Please copy, exactly as they appear below, the lines from the one containing "none -> samochód (turkusowy) <204,445>" through the one containing "kubek (pomarańczowy) <463,436>".
+++ Input data +++
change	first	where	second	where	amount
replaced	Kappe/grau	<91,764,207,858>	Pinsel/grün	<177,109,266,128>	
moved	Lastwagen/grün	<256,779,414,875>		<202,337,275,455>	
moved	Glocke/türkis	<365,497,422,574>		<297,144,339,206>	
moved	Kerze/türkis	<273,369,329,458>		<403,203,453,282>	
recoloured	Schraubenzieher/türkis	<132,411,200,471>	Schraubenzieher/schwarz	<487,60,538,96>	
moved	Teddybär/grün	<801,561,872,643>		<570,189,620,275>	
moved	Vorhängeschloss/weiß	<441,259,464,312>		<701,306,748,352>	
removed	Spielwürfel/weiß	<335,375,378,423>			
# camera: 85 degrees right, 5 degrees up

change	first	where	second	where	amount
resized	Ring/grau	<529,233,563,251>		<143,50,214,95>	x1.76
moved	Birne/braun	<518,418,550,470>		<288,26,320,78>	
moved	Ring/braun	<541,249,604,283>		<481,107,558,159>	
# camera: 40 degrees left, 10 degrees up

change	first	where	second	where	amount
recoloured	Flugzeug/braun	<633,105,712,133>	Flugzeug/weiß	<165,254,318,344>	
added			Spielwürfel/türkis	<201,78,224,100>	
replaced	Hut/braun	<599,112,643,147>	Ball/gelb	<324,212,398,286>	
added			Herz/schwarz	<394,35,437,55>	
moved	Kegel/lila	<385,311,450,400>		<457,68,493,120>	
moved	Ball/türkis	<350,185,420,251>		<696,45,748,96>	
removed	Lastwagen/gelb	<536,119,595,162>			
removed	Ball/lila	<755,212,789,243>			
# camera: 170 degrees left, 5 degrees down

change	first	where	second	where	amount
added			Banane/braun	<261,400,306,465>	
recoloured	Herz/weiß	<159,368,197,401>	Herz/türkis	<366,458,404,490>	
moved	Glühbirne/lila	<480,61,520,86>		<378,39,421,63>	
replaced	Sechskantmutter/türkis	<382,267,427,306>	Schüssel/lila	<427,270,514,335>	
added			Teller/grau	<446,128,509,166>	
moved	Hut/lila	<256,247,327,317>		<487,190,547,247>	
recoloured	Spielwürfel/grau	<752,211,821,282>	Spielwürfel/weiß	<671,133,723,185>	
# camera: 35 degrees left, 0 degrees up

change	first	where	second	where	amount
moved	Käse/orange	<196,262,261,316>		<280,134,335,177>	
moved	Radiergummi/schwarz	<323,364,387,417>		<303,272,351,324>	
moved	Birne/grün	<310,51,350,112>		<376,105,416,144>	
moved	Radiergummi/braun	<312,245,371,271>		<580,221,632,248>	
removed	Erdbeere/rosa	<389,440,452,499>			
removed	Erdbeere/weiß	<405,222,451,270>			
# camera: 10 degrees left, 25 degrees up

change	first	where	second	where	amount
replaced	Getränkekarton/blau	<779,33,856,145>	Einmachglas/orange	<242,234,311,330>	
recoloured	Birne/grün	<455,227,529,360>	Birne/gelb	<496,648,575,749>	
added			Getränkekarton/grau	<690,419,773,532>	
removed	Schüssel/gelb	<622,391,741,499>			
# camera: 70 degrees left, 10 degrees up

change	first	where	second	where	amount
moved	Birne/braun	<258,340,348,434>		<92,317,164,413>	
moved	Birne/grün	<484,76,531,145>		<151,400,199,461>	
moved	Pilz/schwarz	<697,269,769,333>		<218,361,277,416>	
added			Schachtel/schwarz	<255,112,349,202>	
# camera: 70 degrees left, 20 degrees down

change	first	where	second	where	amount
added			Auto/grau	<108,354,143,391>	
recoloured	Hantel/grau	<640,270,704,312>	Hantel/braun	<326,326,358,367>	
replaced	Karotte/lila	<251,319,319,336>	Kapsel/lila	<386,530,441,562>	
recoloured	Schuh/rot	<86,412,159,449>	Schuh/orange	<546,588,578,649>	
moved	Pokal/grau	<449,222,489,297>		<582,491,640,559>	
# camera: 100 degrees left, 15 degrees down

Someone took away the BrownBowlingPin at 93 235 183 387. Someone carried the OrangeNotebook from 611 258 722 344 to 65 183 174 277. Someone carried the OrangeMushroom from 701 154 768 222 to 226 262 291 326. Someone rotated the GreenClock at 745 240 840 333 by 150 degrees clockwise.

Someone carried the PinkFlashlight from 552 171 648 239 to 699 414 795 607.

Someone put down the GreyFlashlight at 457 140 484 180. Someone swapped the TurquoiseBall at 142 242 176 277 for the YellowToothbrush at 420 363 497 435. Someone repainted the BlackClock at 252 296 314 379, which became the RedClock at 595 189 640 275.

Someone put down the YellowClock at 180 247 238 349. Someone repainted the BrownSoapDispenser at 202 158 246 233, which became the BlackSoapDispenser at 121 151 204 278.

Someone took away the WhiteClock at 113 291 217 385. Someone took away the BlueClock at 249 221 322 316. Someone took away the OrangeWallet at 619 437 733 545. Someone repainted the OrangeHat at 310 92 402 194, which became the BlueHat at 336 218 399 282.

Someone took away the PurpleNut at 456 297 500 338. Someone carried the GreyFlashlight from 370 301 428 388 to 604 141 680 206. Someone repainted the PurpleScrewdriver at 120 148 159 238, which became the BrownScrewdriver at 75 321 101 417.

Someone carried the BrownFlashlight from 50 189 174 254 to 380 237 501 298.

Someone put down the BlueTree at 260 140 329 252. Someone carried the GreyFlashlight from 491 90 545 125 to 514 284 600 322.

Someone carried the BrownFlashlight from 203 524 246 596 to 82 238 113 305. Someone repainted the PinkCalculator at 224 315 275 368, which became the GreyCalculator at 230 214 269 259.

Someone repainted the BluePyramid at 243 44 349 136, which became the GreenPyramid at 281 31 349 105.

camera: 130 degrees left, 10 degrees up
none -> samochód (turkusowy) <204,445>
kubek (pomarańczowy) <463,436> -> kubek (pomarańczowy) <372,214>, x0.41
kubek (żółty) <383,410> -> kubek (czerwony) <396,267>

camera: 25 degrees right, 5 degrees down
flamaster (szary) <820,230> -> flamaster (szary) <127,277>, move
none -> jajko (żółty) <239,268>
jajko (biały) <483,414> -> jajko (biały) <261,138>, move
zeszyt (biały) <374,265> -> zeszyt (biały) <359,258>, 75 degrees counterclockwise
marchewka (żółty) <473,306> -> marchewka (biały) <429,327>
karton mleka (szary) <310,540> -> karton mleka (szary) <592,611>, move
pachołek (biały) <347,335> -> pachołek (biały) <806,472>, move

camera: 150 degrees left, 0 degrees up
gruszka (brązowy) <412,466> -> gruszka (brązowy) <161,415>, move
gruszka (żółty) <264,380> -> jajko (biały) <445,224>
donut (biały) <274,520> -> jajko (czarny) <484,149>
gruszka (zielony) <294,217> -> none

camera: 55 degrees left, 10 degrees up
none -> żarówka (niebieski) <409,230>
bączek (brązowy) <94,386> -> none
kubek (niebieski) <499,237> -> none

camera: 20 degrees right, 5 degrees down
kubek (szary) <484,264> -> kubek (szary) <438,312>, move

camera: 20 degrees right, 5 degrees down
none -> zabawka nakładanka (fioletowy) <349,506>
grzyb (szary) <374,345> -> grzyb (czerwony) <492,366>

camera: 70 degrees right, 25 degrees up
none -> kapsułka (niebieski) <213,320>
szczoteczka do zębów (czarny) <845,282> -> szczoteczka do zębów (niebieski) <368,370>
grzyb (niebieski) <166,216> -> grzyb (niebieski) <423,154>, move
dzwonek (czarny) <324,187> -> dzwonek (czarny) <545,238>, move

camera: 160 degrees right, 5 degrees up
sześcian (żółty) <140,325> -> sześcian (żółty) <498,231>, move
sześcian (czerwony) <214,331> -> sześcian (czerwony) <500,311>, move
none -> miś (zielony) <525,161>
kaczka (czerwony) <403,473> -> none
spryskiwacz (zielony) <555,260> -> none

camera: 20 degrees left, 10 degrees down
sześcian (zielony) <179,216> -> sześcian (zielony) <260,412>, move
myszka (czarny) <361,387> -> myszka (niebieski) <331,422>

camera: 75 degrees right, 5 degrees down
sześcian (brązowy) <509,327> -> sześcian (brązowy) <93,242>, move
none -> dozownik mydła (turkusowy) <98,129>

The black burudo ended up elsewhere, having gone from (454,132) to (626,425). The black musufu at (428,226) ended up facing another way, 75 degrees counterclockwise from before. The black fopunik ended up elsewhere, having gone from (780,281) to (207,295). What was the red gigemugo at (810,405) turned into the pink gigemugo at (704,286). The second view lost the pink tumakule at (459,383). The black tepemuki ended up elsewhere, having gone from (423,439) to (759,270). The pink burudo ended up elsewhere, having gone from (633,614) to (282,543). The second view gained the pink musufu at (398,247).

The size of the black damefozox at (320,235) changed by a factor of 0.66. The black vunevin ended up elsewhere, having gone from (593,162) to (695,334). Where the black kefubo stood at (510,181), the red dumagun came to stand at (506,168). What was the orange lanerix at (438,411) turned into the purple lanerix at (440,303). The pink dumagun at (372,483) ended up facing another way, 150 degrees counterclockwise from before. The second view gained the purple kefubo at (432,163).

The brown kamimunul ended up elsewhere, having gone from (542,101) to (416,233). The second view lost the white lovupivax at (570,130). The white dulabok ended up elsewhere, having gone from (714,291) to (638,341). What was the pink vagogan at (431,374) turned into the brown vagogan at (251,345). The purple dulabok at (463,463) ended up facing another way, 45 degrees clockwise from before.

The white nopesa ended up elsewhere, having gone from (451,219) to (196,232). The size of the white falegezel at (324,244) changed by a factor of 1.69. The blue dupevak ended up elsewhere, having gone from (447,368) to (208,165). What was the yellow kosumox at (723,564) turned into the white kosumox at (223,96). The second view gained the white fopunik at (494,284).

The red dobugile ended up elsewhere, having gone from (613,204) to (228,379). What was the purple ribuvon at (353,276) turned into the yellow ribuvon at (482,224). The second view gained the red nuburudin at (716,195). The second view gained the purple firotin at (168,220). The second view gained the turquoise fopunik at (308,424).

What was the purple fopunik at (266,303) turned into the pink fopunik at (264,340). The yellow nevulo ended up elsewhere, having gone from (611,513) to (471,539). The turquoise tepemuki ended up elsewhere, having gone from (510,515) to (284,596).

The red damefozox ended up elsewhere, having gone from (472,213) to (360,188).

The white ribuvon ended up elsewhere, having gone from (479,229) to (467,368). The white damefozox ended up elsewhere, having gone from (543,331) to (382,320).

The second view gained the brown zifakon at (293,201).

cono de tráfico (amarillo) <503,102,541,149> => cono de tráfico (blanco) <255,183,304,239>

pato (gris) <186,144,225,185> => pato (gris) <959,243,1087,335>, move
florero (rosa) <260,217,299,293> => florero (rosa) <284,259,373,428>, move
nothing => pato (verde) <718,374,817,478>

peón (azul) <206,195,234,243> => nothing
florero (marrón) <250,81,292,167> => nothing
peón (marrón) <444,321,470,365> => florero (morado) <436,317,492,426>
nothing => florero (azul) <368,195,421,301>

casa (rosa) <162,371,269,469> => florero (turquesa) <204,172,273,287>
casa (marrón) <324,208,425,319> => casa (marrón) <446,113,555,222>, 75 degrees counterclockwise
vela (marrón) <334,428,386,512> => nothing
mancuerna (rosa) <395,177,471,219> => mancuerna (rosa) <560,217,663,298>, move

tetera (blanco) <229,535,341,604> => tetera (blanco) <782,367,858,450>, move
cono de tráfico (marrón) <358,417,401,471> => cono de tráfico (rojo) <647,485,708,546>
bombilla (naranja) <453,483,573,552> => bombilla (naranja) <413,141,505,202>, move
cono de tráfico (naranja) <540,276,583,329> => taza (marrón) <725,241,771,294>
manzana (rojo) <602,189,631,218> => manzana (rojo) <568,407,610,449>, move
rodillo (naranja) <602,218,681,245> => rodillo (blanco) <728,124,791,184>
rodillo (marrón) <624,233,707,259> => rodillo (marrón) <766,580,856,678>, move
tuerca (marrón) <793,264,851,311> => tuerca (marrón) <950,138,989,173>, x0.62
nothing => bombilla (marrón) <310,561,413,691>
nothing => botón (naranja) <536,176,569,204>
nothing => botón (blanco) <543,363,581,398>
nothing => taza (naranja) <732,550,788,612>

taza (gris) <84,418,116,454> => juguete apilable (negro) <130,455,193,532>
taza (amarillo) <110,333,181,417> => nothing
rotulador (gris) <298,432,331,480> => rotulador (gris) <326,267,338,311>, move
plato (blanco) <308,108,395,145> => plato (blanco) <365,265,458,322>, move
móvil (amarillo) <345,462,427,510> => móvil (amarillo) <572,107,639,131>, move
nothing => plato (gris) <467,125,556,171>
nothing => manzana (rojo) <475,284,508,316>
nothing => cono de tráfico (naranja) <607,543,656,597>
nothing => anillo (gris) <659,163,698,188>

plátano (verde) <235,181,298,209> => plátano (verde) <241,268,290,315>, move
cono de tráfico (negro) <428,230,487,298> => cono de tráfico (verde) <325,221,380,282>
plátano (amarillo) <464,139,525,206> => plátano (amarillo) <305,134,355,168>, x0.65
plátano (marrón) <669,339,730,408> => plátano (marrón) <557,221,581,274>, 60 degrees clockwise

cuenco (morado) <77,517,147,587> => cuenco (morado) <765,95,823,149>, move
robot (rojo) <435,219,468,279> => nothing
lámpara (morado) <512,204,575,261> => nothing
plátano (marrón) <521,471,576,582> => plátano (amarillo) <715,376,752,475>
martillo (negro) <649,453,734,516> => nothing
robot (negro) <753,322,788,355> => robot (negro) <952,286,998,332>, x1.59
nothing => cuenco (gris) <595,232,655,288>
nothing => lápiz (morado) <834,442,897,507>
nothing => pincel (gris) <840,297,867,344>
+++
» **Exercise solution**
none -> samochód (turkusowy) <204,445>
kubek (pomarańczowy) <463,436> -> kubek (pomarańczowy) <372,214>, x0.41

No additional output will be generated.